[Content revision data]
____

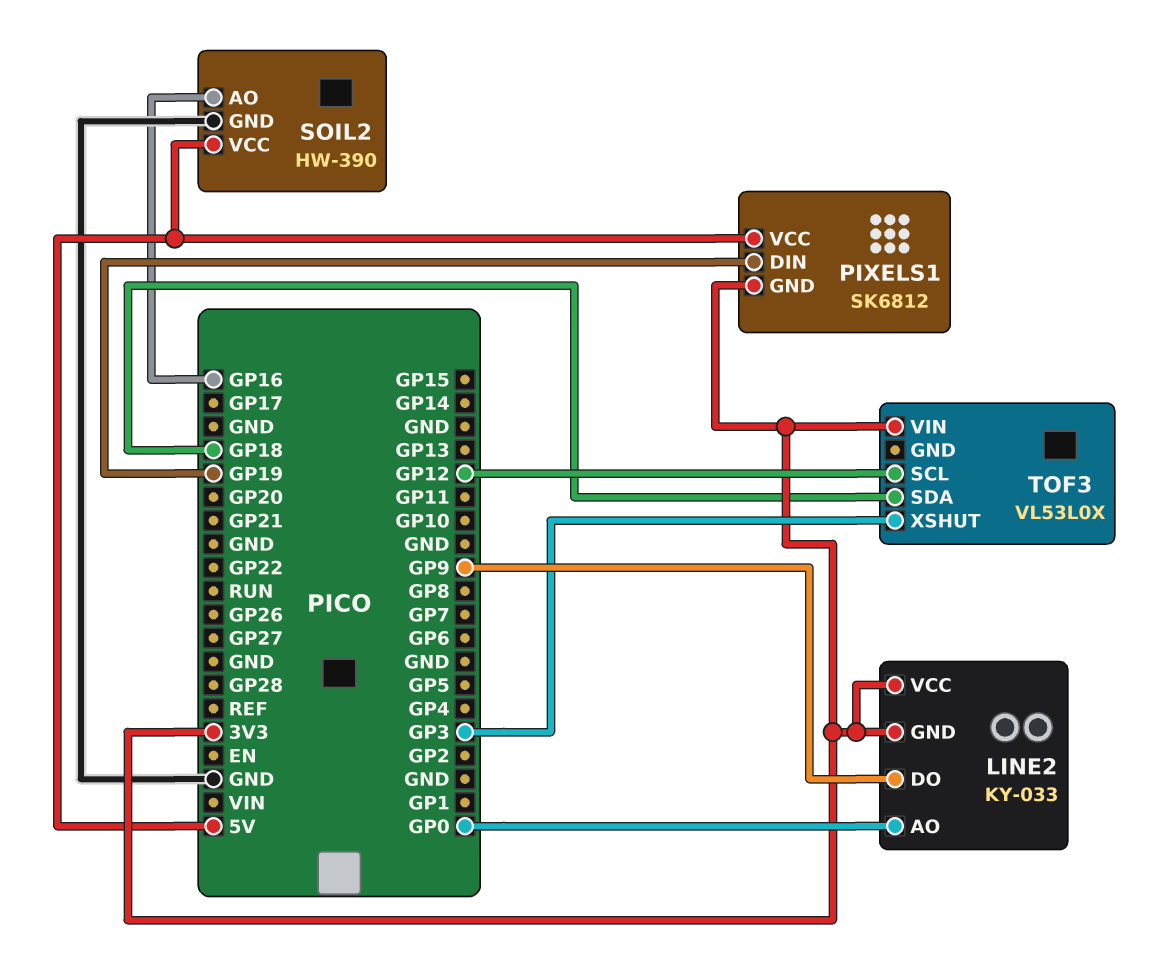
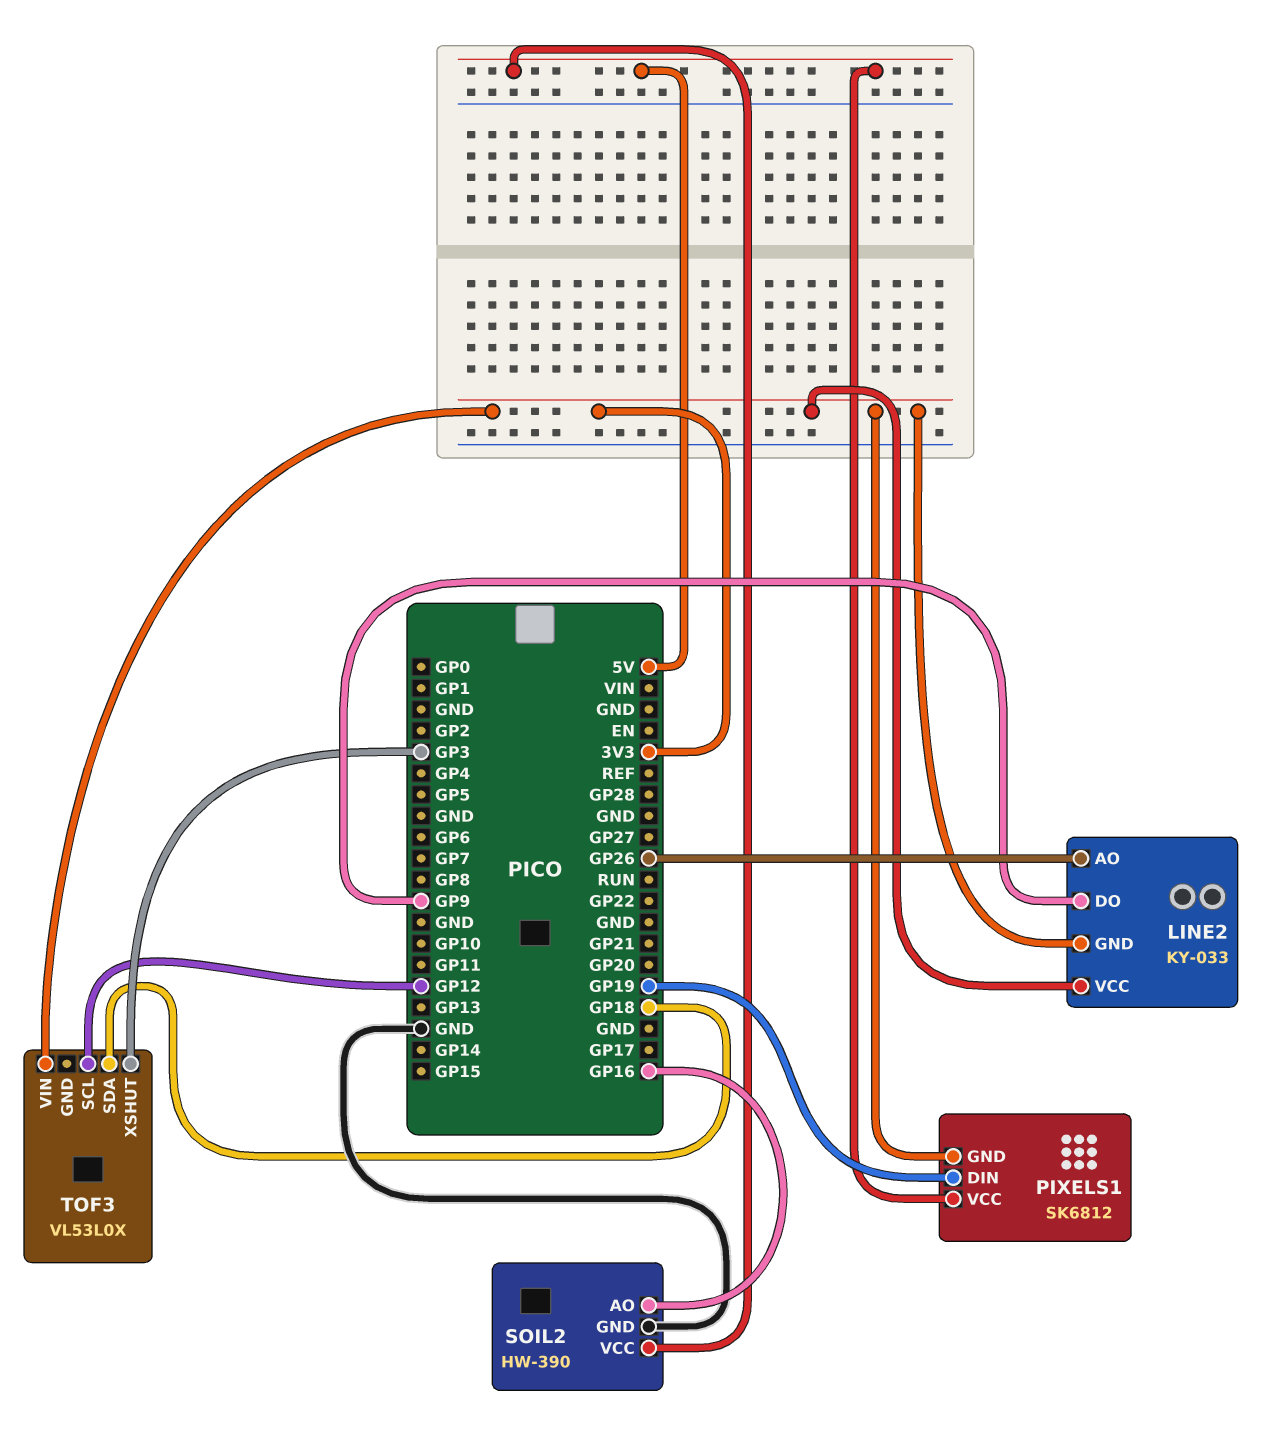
LINE2 pin AO: GP0 -> GP26

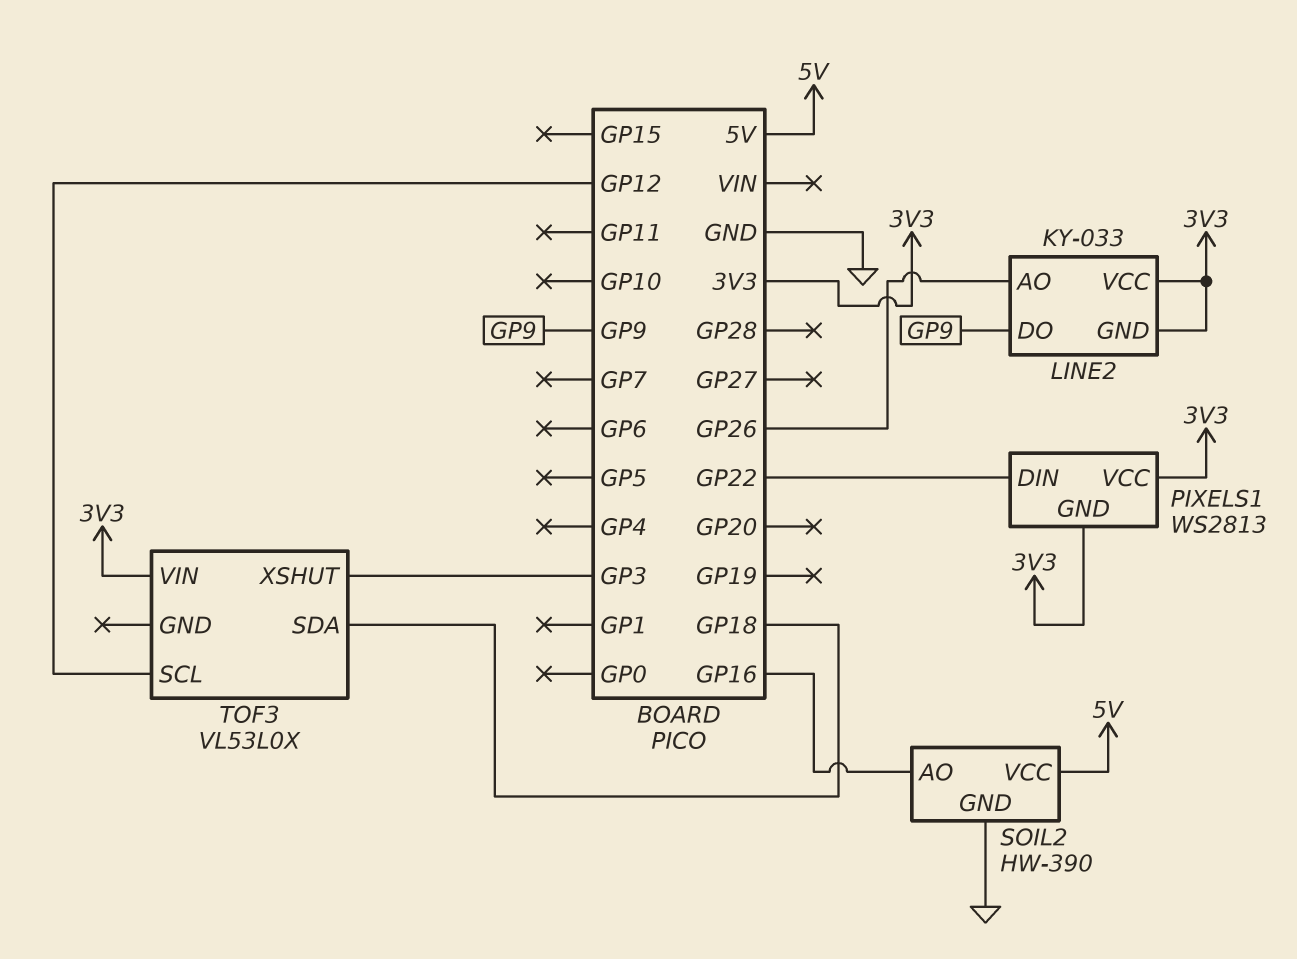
PIXELS1: SK6812 -> WS2813
PIXELS1 pin DIN: GP19 -> GP22
PIXELS1 pin VCC: 5V -> 3V3

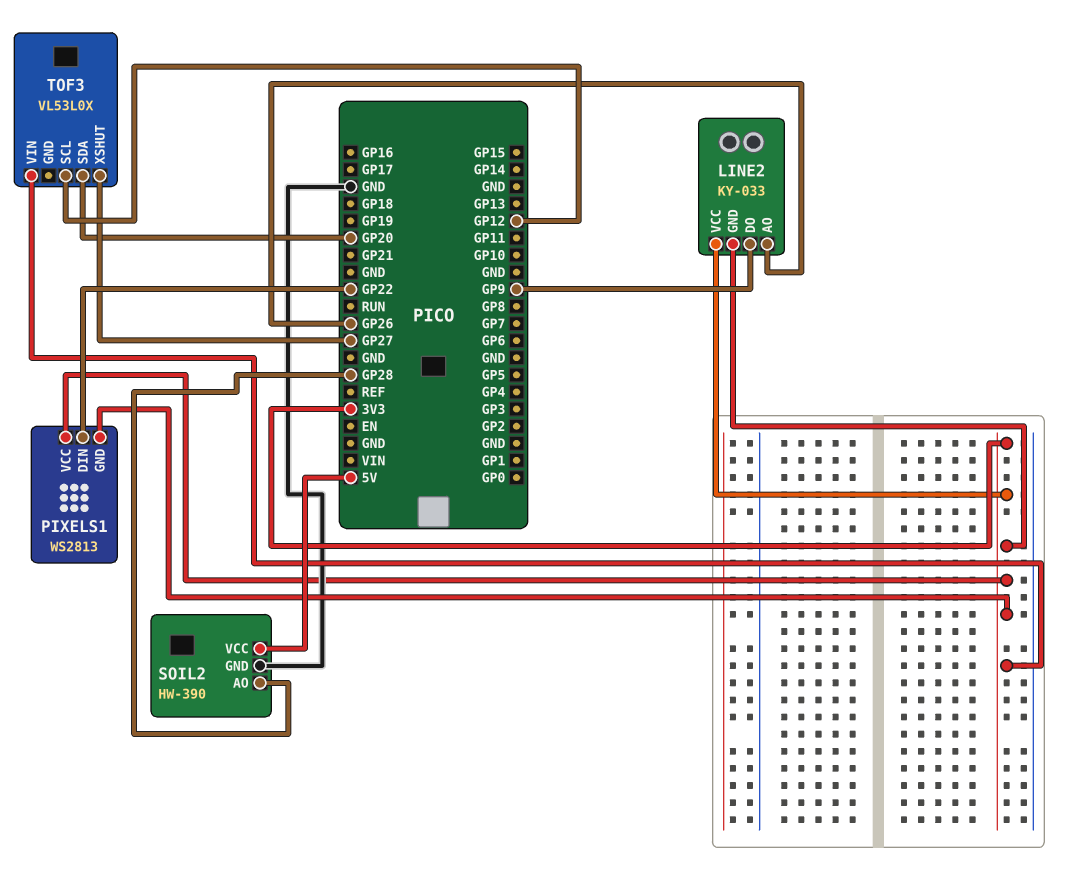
SOIL2 pin AO: GP16 -> GP28
TOF3 pin SDA: GP18 -> GP20
TOF3 pin XSHUT: GP3 -> GP27

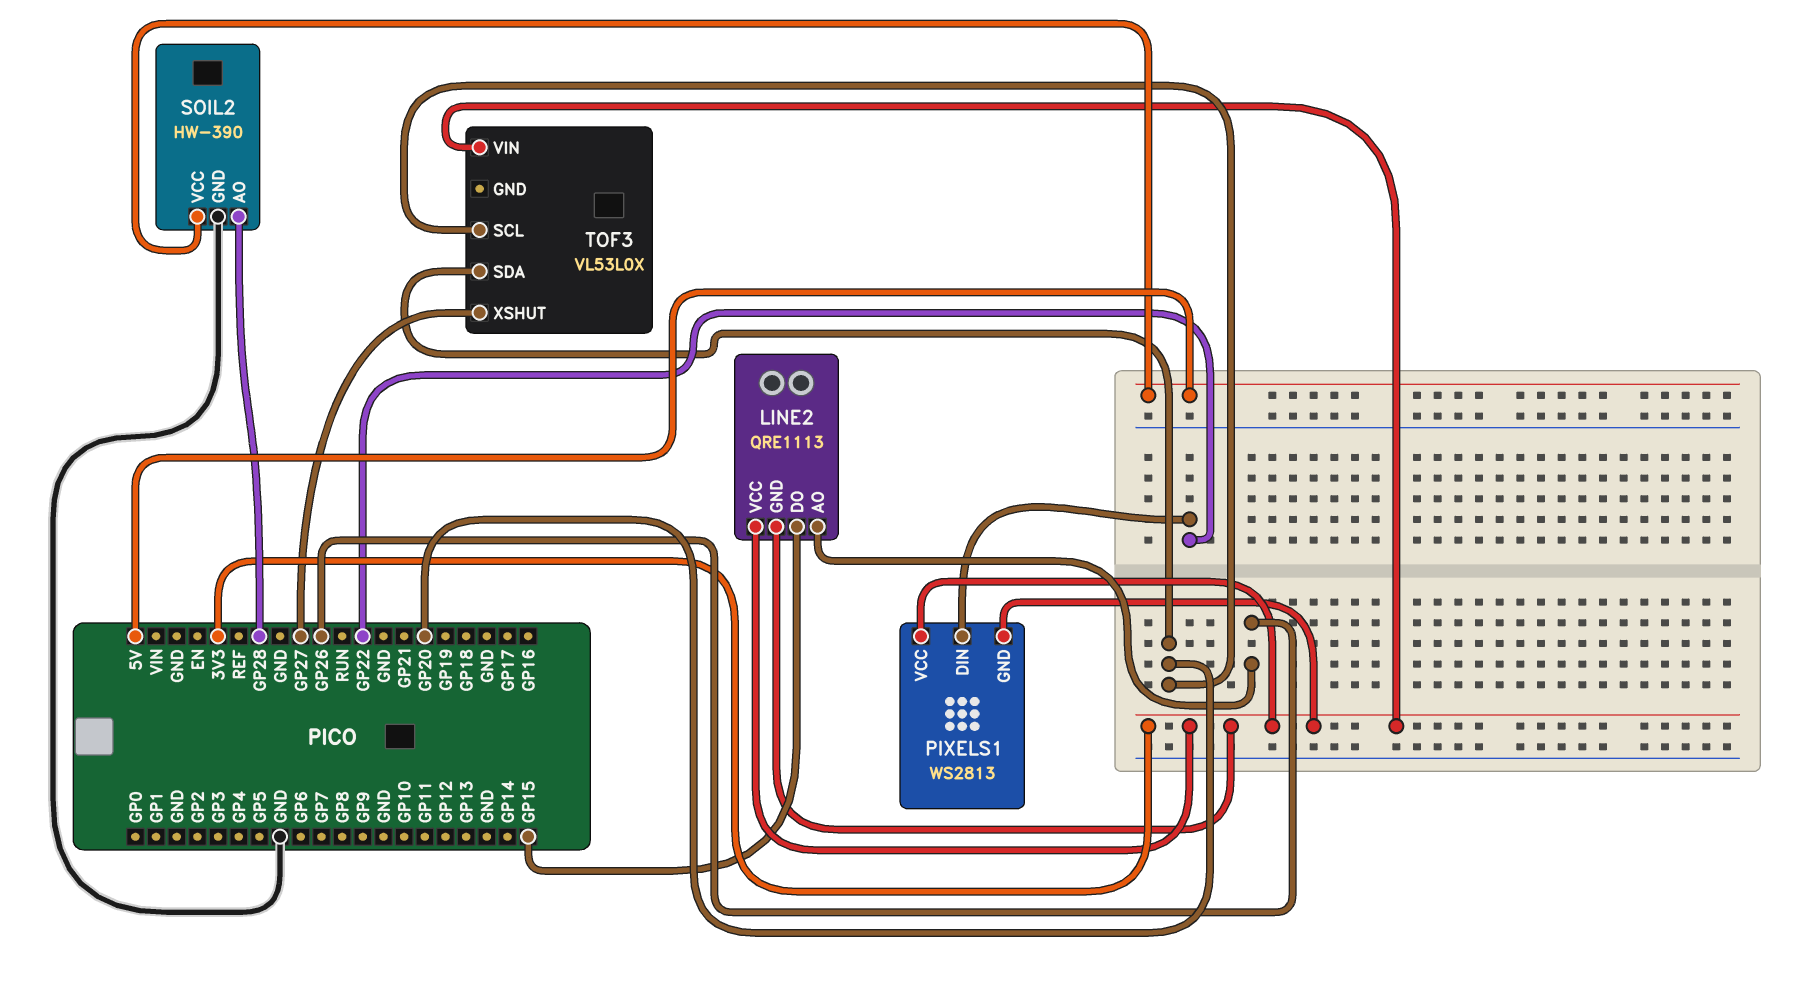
LINE2: KY-033 -> QRE1113
LINE2 pin DO: GP9 -> GP15
TOF3 pin SCL: GP12 -> GP20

____

An exact reproduction of every record above is required, with no pictures included.

LINE2 pin AO: GP0 -> GP26

PIXELS1: SK6812 -> WS2813
PIXELS1 pin DIN: GP19 -> GP22
PIXELS1 pin VCC: 5V -> 3V3

SOIL2 pin AO: GP16 -> GP28
TOF3 pin SDA: GP18 -> GP20
TOF3 pin XSHUT: GP3 -> GP27

LINE2: KY-033 -> QRE1113
LINE2 pin DO: GP9 -> GP15
TOF3 pin SCL: GP12 -> GP20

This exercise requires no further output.